YOUR INSTRUCTIONS: What is needed is an exact reproduction of the lines from the one that contains "grey rocket: 5 -> 2" through the end of the data, both included and nothing else, with pictures omitted.

BEGIN

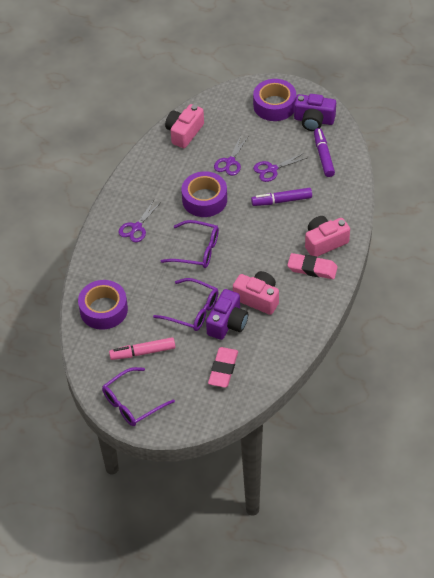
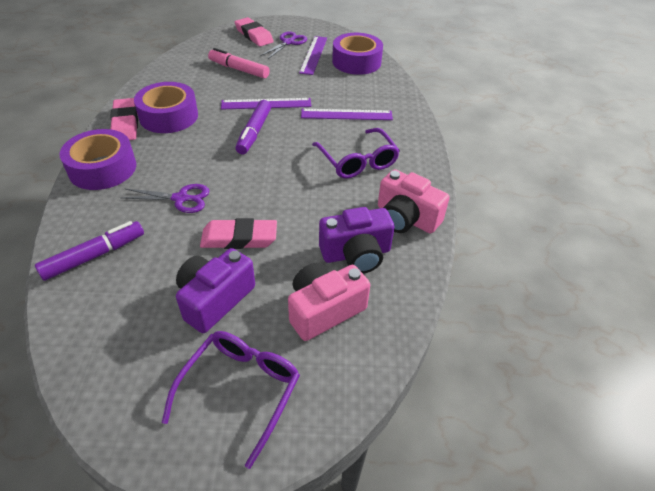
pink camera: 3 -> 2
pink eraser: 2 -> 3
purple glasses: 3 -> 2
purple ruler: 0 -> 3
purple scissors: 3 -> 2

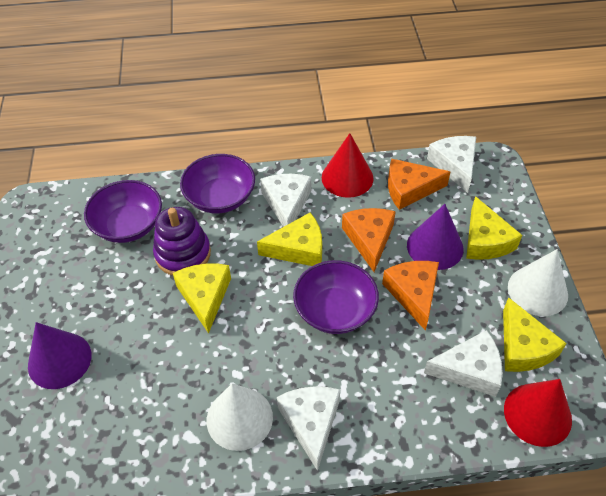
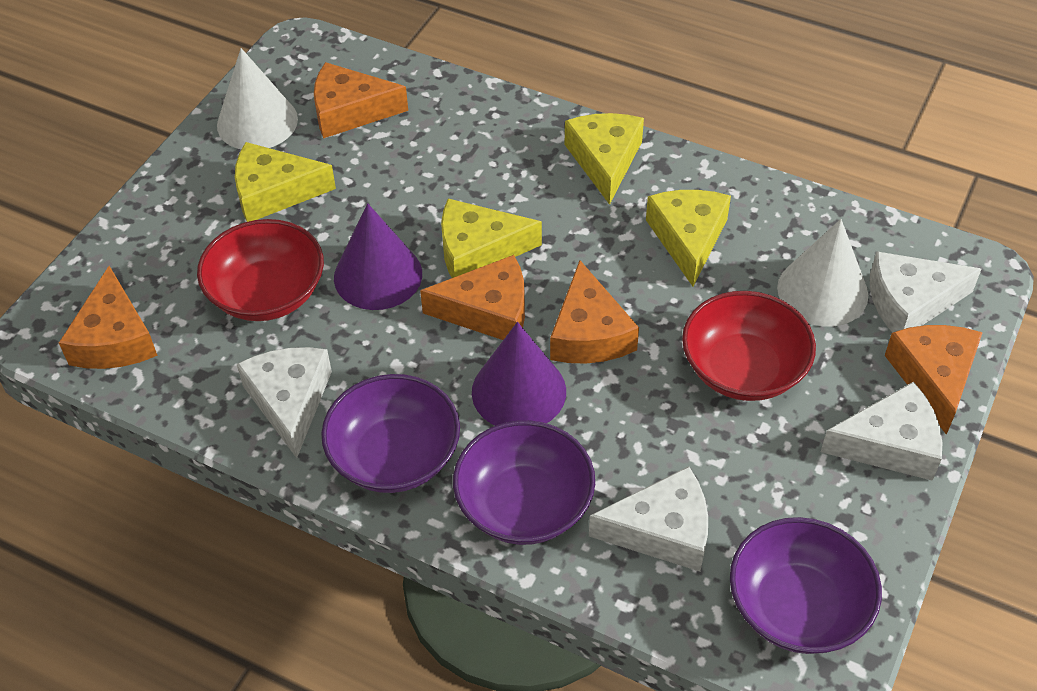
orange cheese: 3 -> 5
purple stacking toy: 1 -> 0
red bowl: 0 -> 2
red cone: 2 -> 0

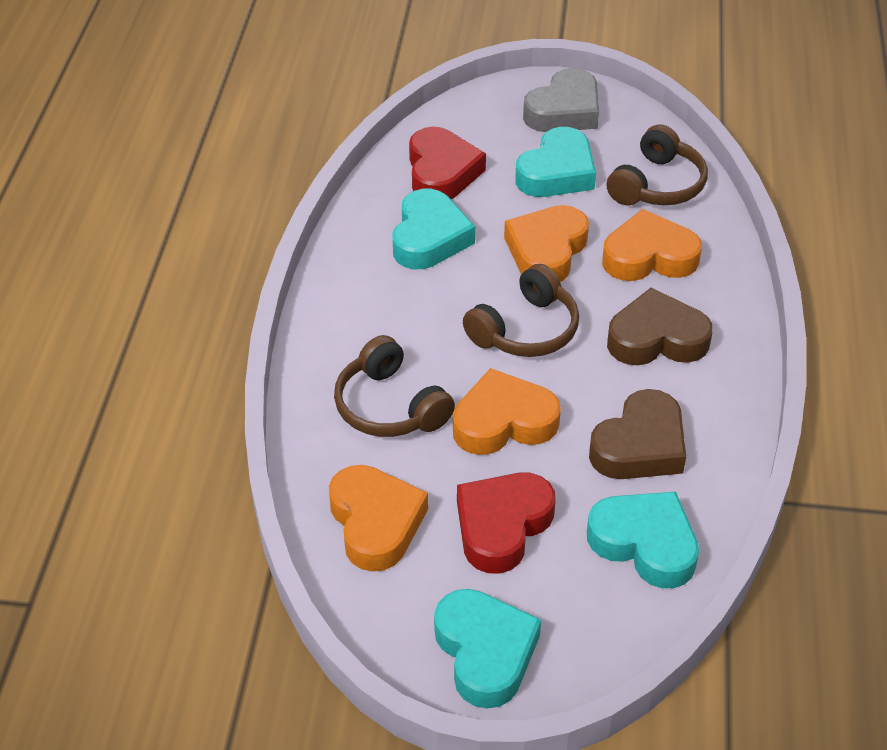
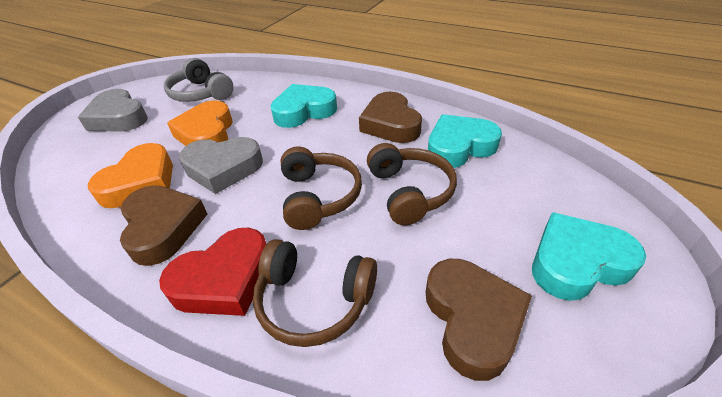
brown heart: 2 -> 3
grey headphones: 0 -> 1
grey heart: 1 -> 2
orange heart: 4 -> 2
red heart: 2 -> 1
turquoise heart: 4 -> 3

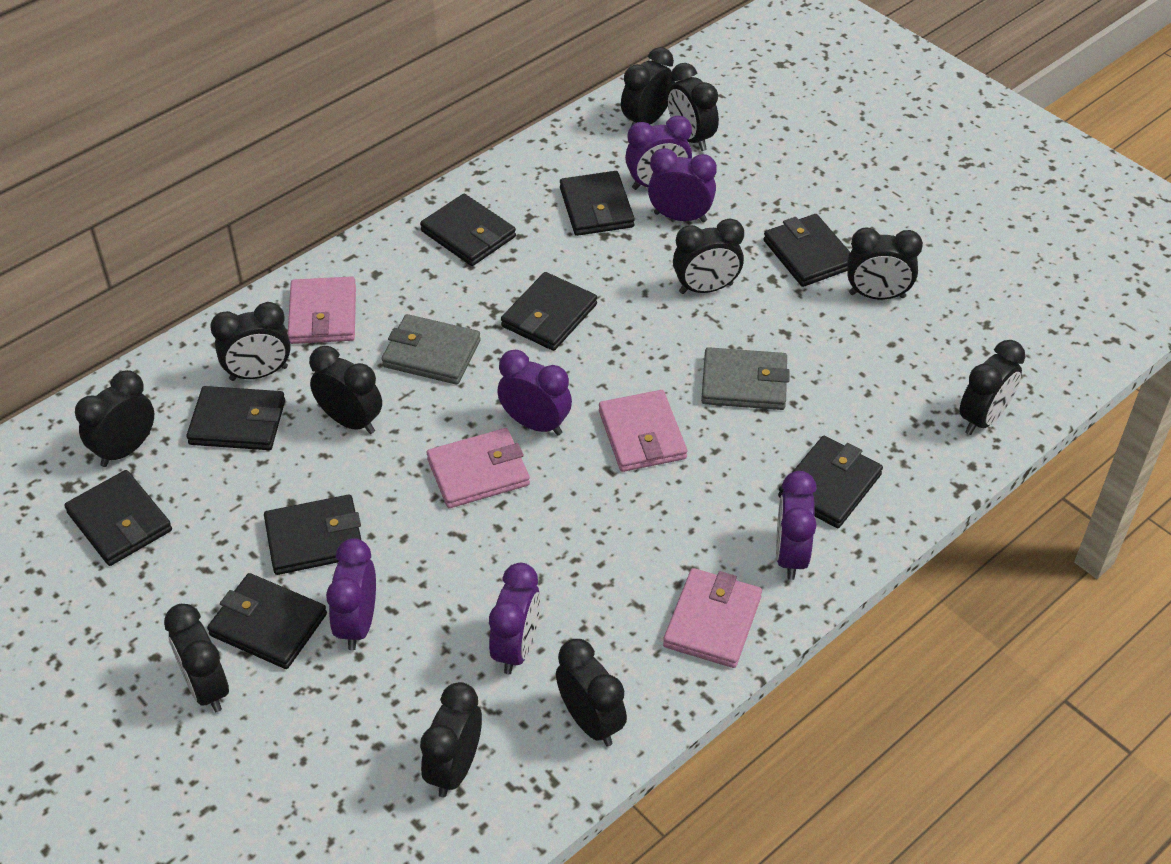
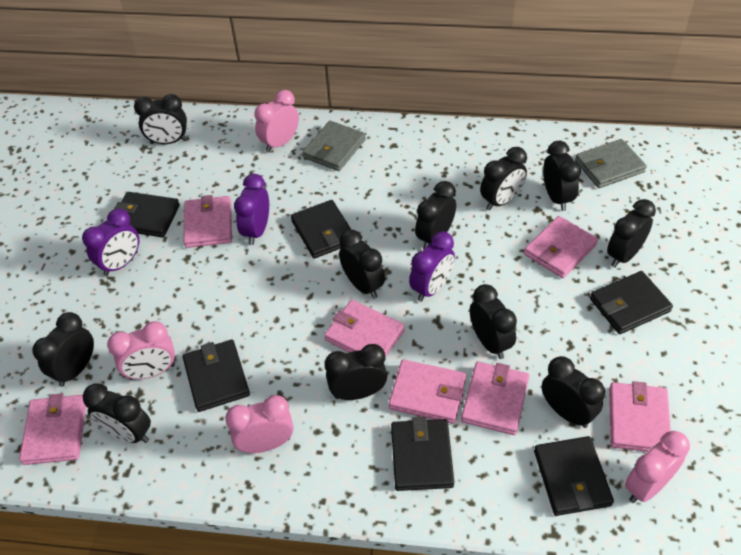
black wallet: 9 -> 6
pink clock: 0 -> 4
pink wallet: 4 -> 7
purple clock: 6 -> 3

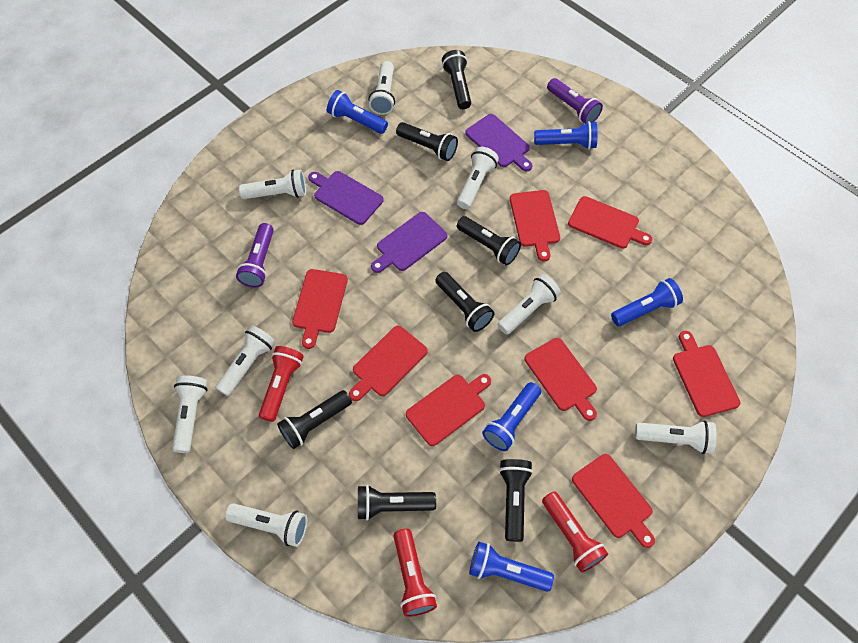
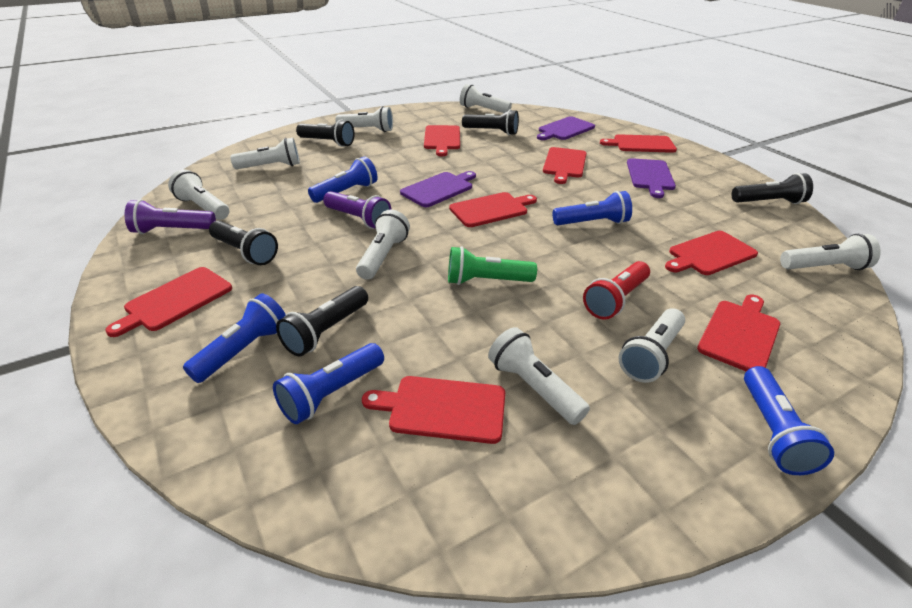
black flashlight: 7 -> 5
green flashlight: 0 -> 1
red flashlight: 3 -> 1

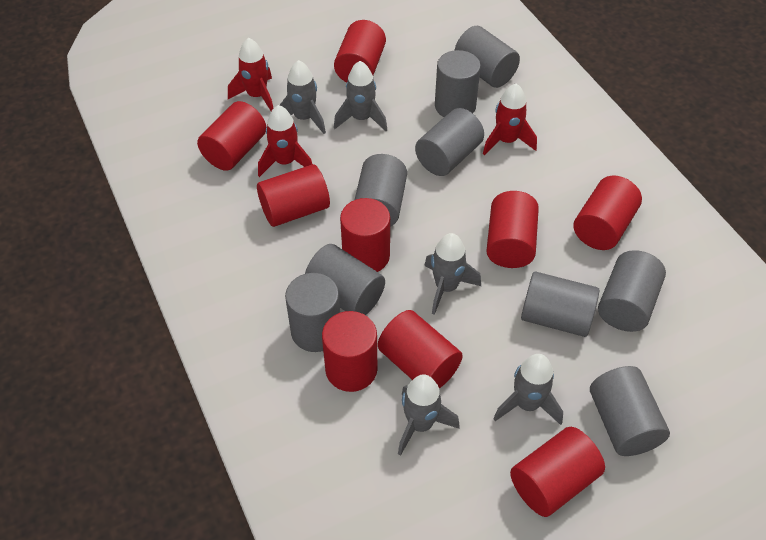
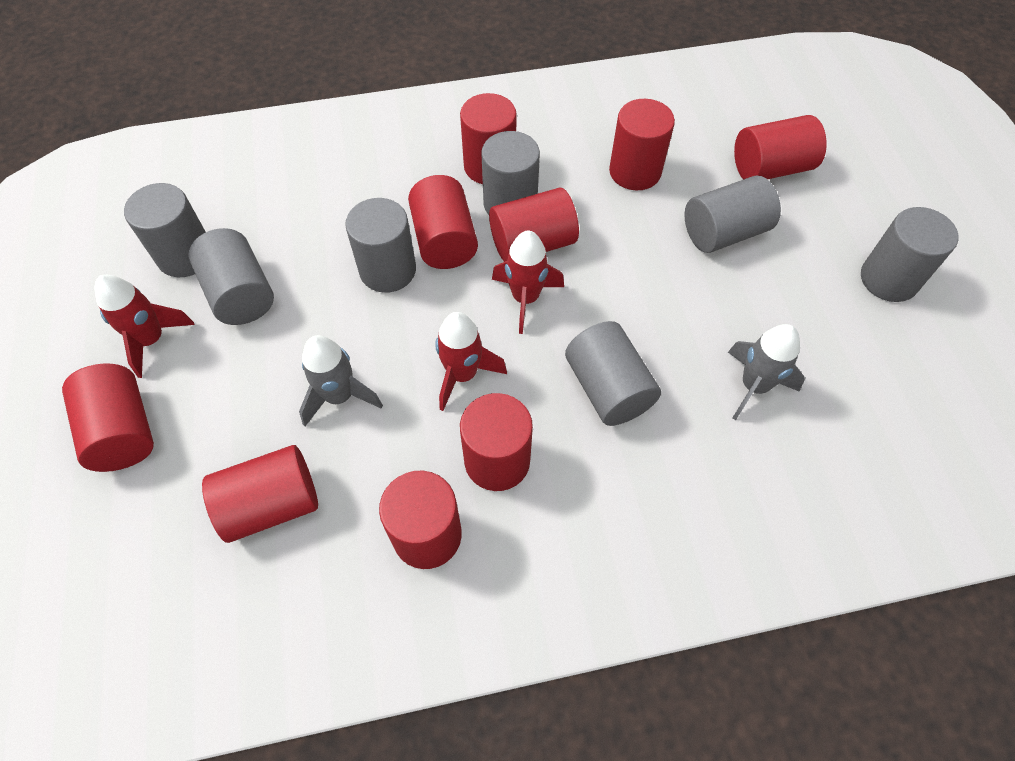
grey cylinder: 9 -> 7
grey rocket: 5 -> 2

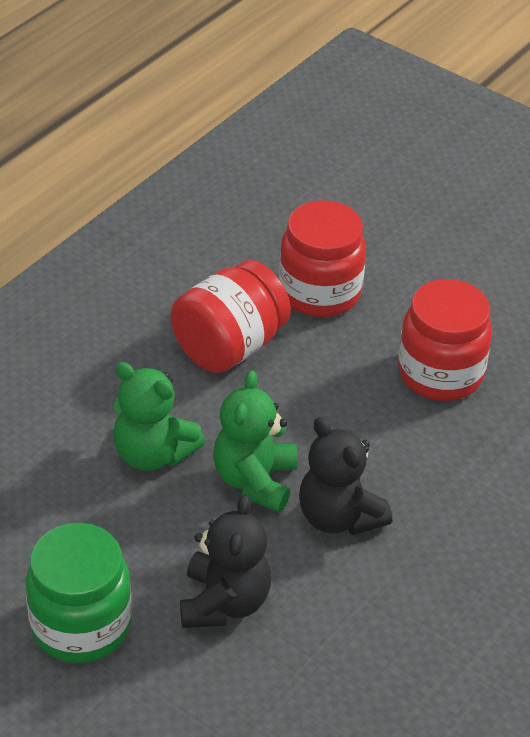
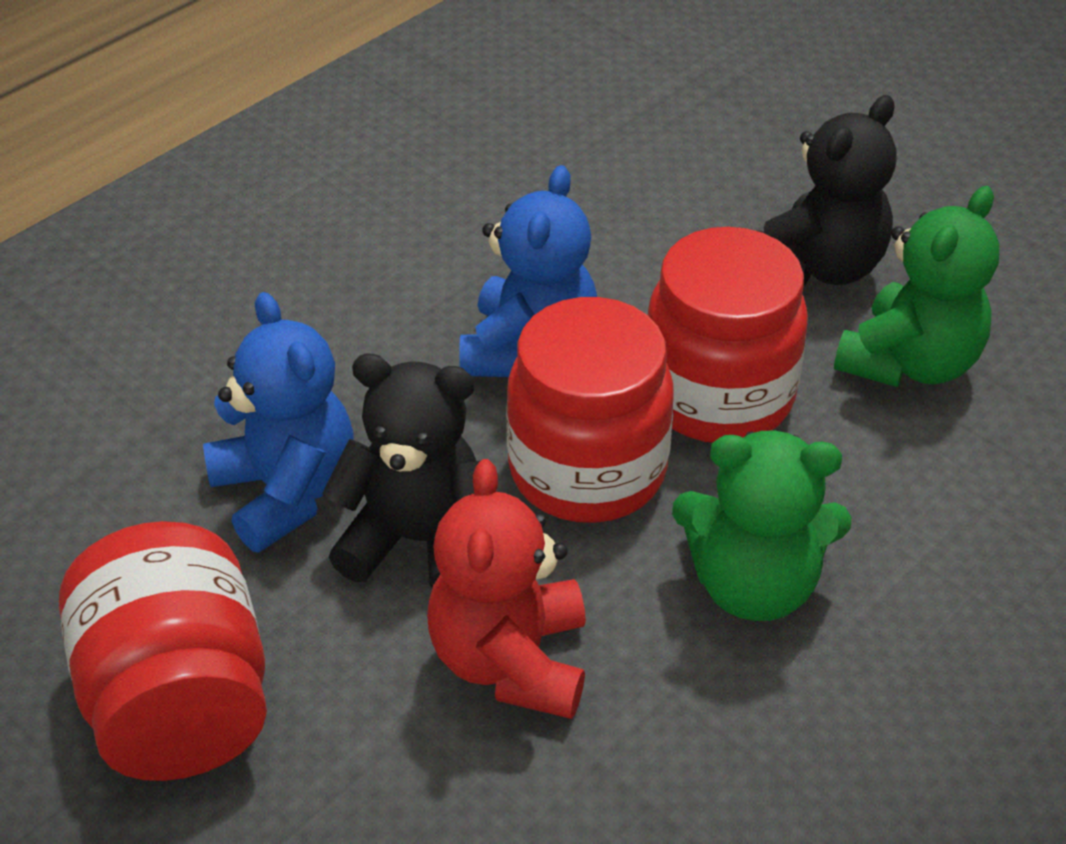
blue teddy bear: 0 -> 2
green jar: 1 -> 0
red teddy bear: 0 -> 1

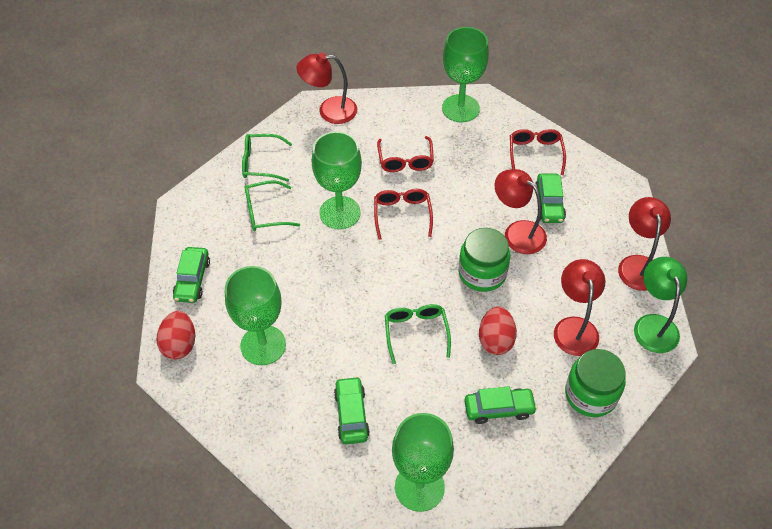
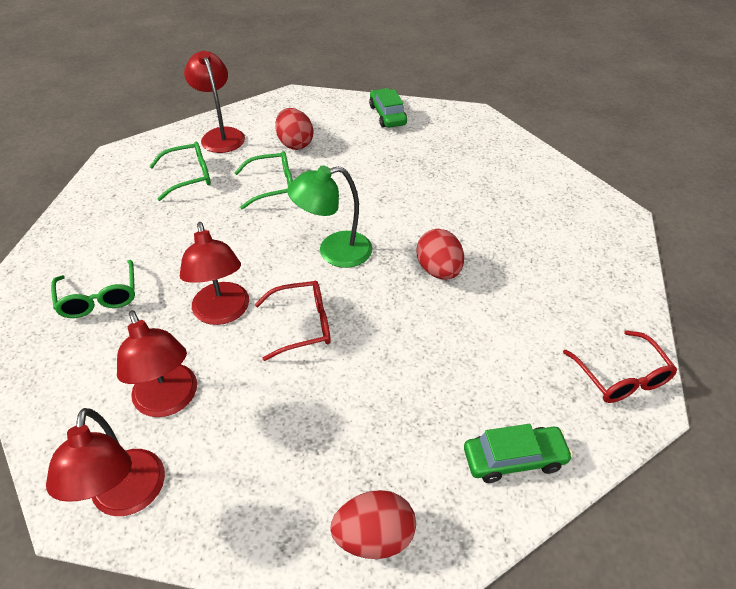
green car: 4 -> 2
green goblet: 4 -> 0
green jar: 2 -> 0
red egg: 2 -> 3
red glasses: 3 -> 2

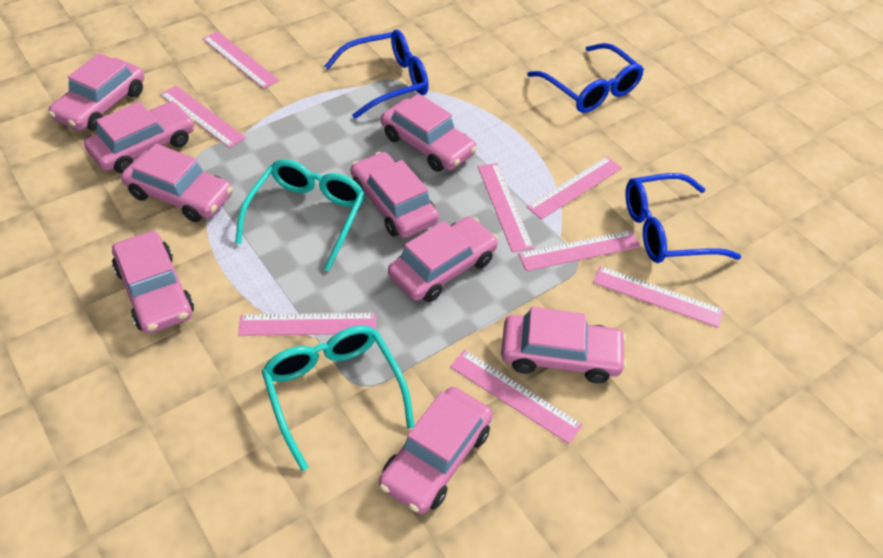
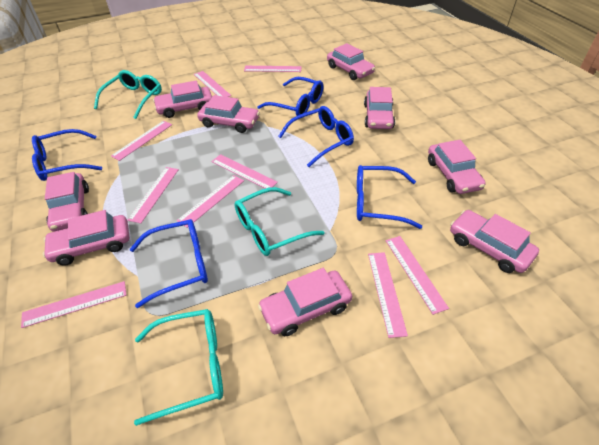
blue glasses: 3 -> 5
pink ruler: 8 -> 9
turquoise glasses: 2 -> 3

END

SOLUTION BELOW:
grey rocket: 5 -> 2

blue teddy bear: 0 -> 2
green jar: 1 -> 0
red teddy bear: 0 -> 1

green car: 4 -> 2
green goblet: 4 -> 0
green jar: 2 -> 0
red egg: 2 -> 3
red glasses: 3 -> 2

blue glasses: 3 -> 5
pink ruler: 8 -> 9
turquoise glasses: 2 -> 3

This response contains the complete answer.